» **EXERCISE**
Of the entries below, return exactly those lines that fall between the one containing "camera: 55 degrees right, 15 degrees up" and the one containing "(819, 219) = (604, 421): orange", the two end lines included.

START SUPPLIED INFORMATION

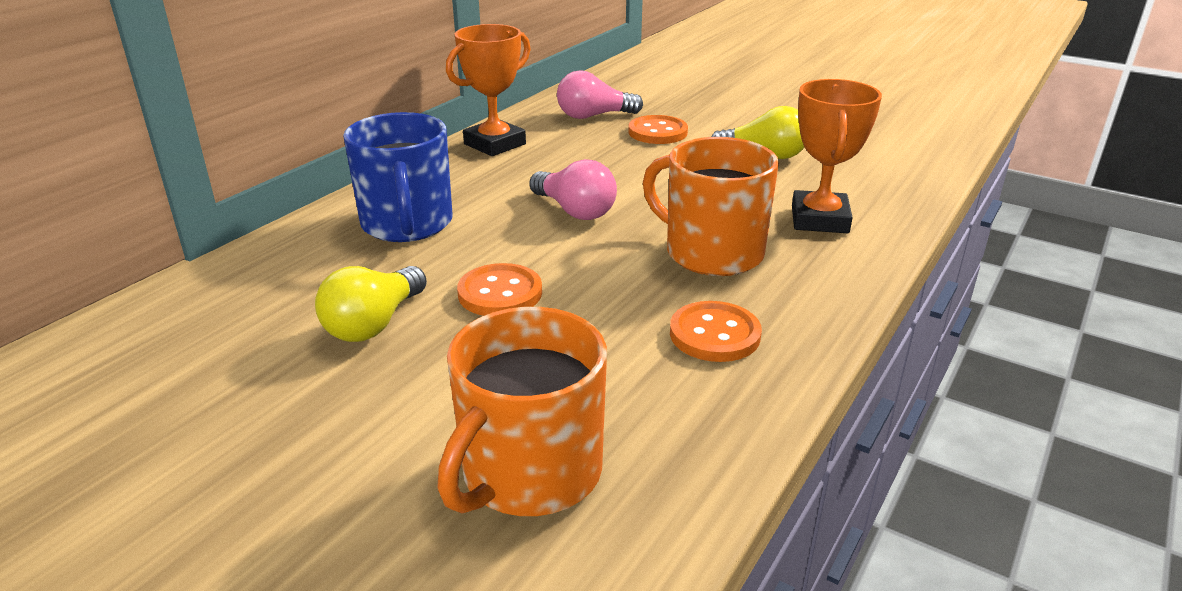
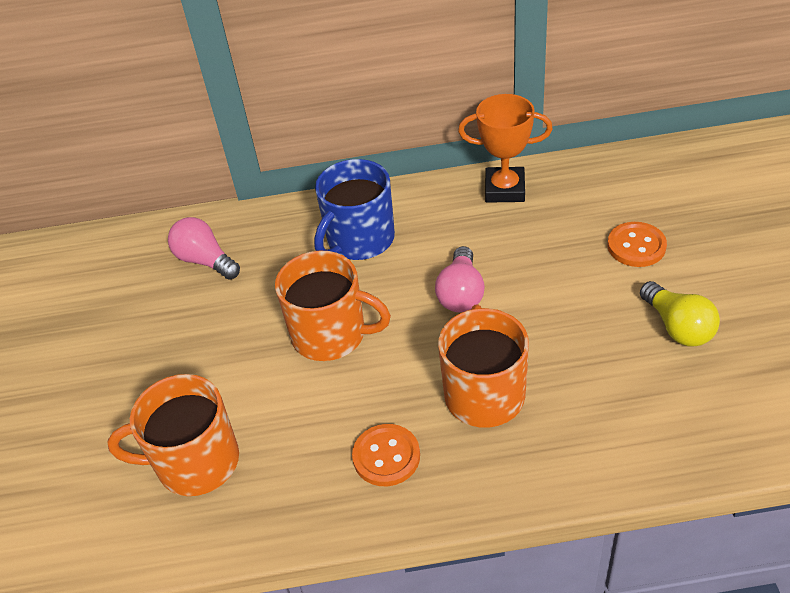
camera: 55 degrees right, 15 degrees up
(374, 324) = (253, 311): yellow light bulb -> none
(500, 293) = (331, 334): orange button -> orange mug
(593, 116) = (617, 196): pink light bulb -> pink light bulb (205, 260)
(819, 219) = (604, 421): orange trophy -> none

END SUPPLIED INFORMATION
START SUPPLIED INFORMATION

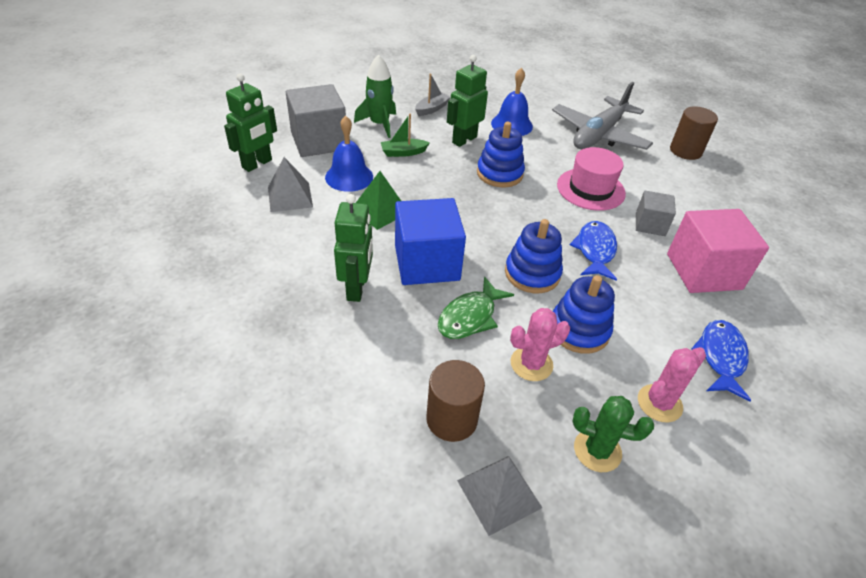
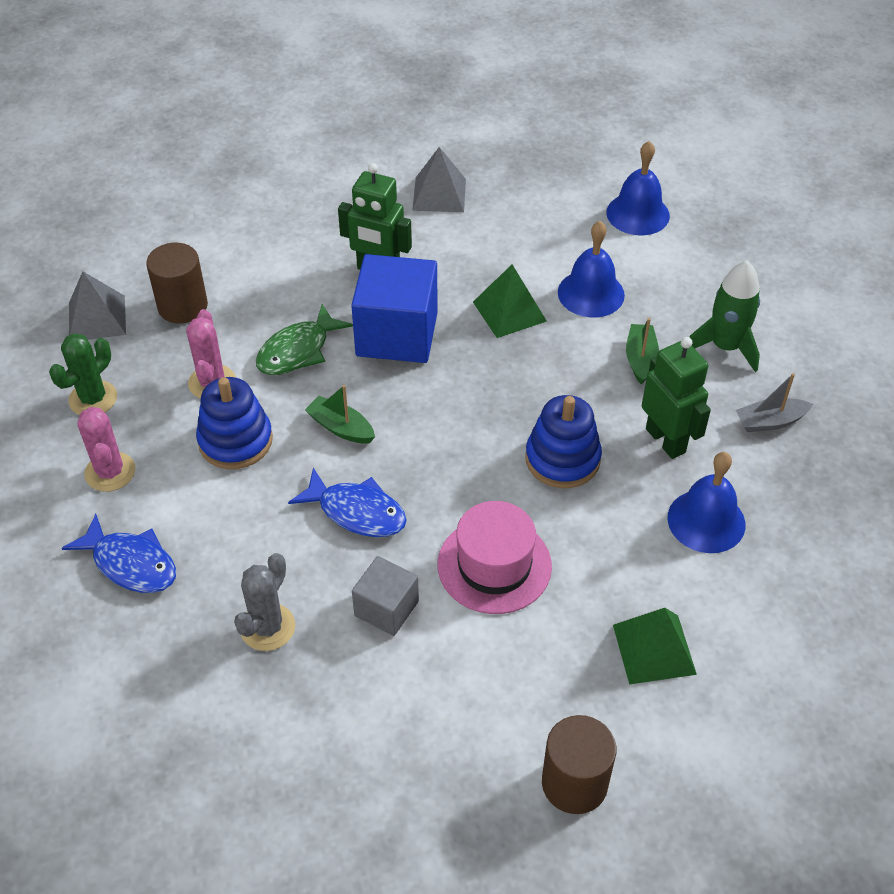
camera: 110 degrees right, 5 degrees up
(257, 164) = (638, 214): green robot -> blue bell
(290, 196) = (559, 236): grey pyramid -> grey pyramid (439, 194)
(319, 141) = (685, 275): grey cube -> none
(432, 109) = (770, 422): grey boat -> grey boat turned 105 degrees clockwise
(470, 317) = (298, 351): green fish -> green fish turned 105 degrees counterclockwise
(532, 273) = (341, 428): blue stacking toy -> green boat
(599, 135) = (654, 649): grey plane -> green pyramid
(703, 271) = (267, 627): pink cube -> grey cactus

END SUPPLIED INFORMATION

» **RESULT OF THE EXERCISE**
camera: 55 degrees right, 15 degrees up
(374, 324) = (253, 311): yellow light bulb -> none
(500, 293) = (331, 334): orange button -> orange mug
(593, 116) = (617, 196): pink light bulb -> pink light bulb (205, 260)
(819, 219) = (604, 421): orange trophy -> none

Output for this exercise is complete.